* _Work item_:
Please check every line of the listing for "NAND" and copy each line where it is found.

* _Data records_:

◇ ◇ ◇ ◇ ◇

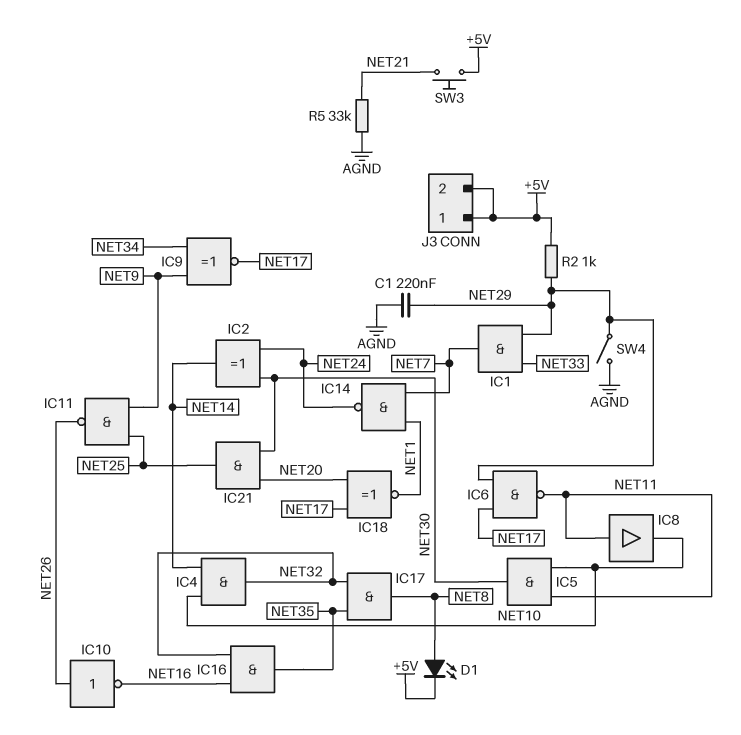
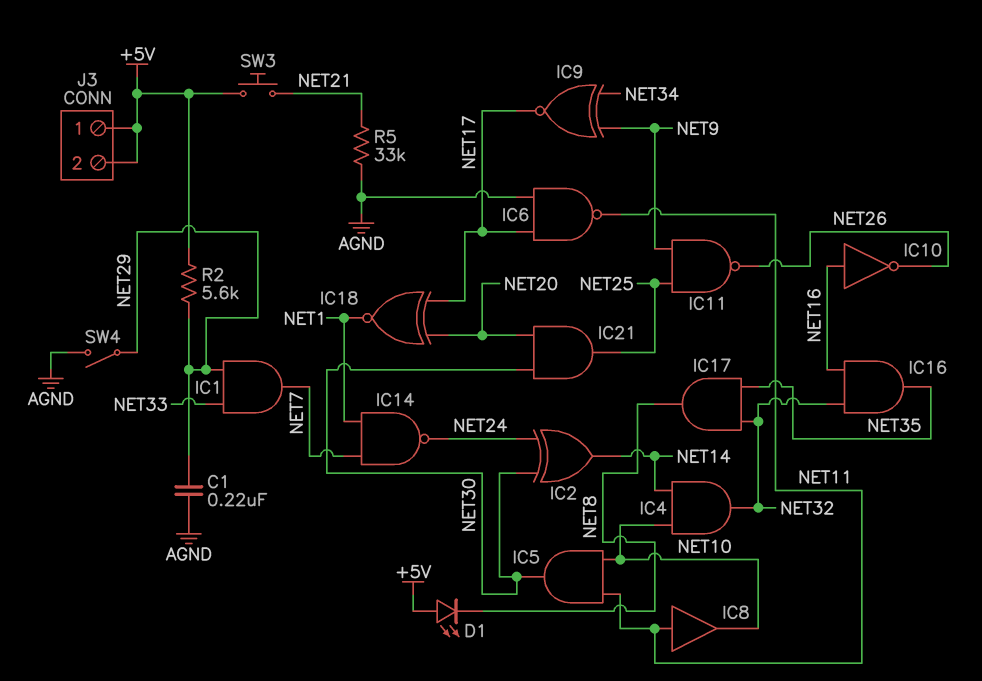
D1: LED (A NET8, K +5V) -> LED (A +5V, K NET8)
IC6: NAND (in NET17, in NET29, out NET11) -> NAND (in AGND, in NET17, out NET11)
IC10: NOT (in NET26, out NET16) -> NOT (in NET16, out NET26)
R2: 1k (+5V, NET29) -> 5.6k (+5V, NET29)

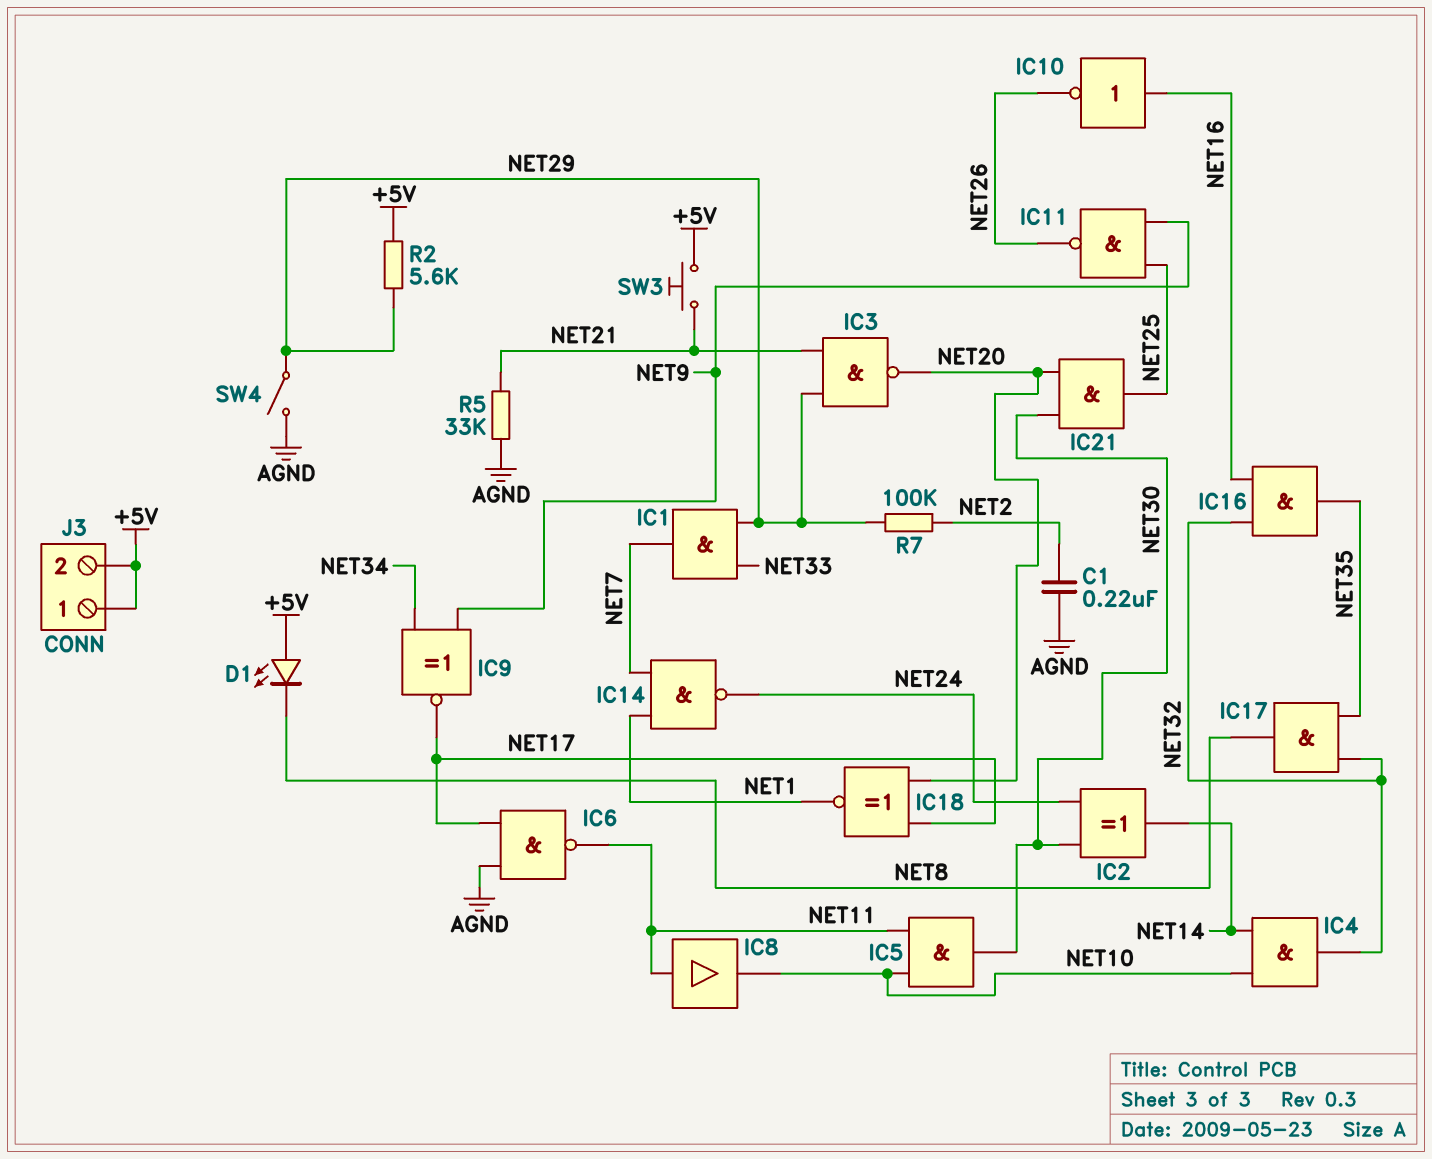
C1: 220nF (AGND, NET29) -> 220nF (AGND, NET2)
IC3: none -> NAND (in NET21, in NET29, out NET20)
R7: none -> 100k (NET2, NET29)

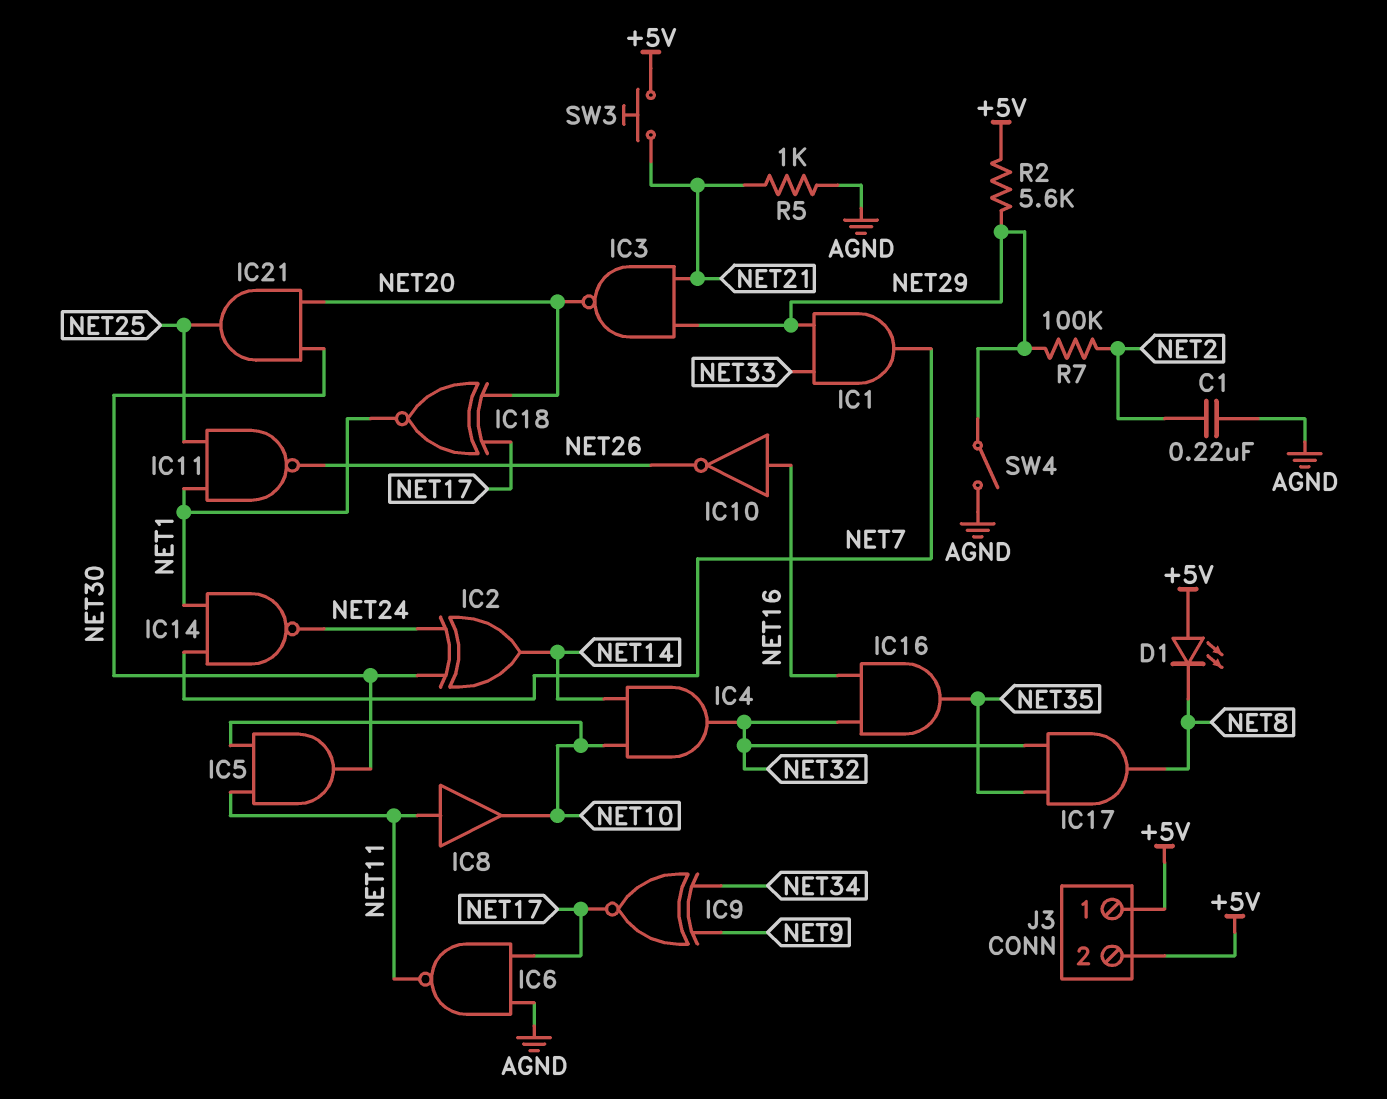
IC11: NAND (in NET9, in NET25, out NET26) -> NAND (in NET1, in NET25, out NET26)
R5: 33k (AGND, NET21) -> 1k (AGND, NET21)

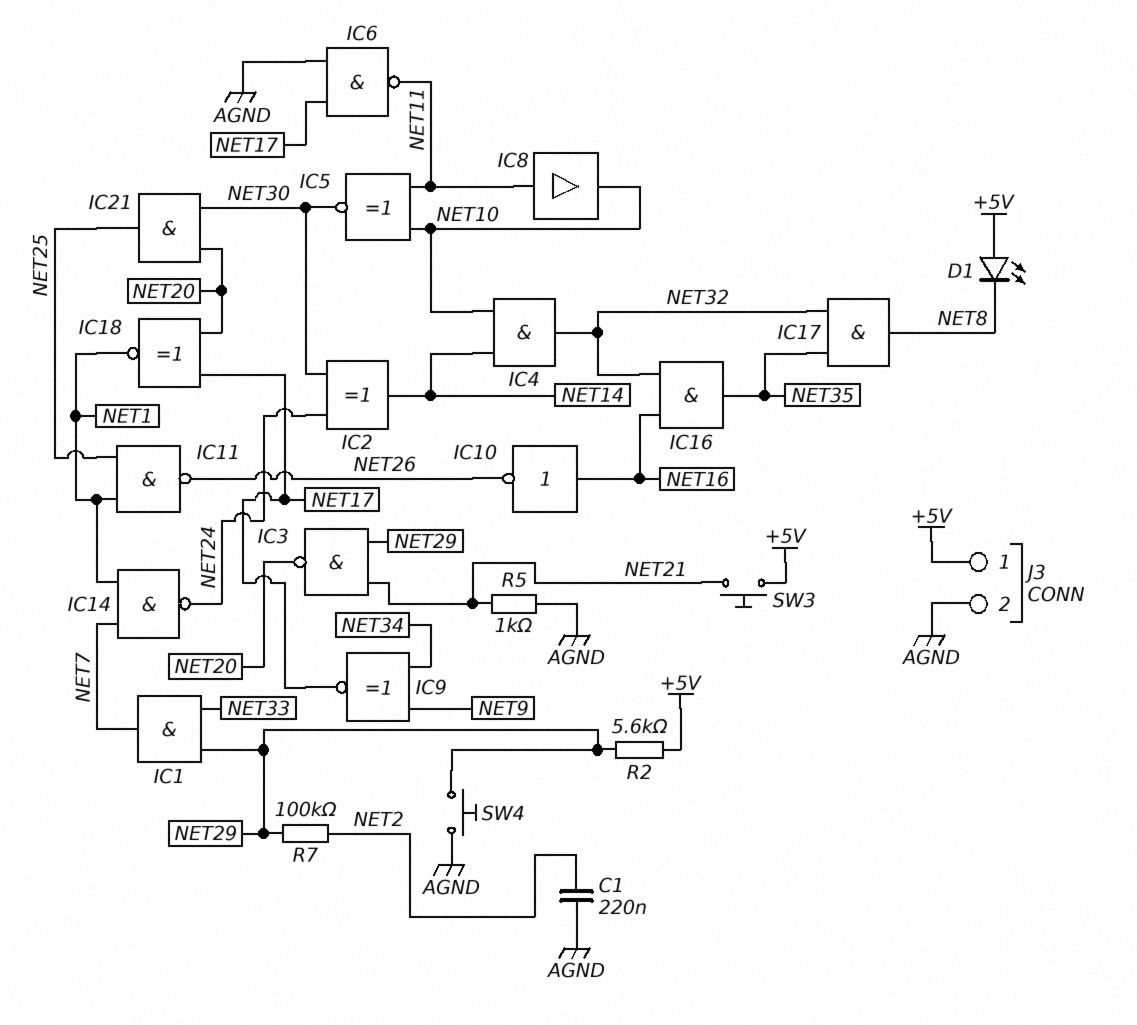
IC5: AND (in NET10, in NET11, out NET30) -> XNOR (in NET10, in NET11, out NET30)
J3 pin 2: +5V -> AGND
SW4: switch (AGND, NET29) -> button (AGND, NET29)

◇ ◇ ◇ ◇ ◇

* _Response for this exercise_:
IC6: NAND (in NET17, in NET29, out NET11) -> NAND (in AGND, in NET17, out NET11)
IC3: none -> NAND (in NET21, in NET29, out NET20)
IC11: NAND (in NET9, in NET25, out NET26) -> NAND (in NET1, in NET25, out NET26)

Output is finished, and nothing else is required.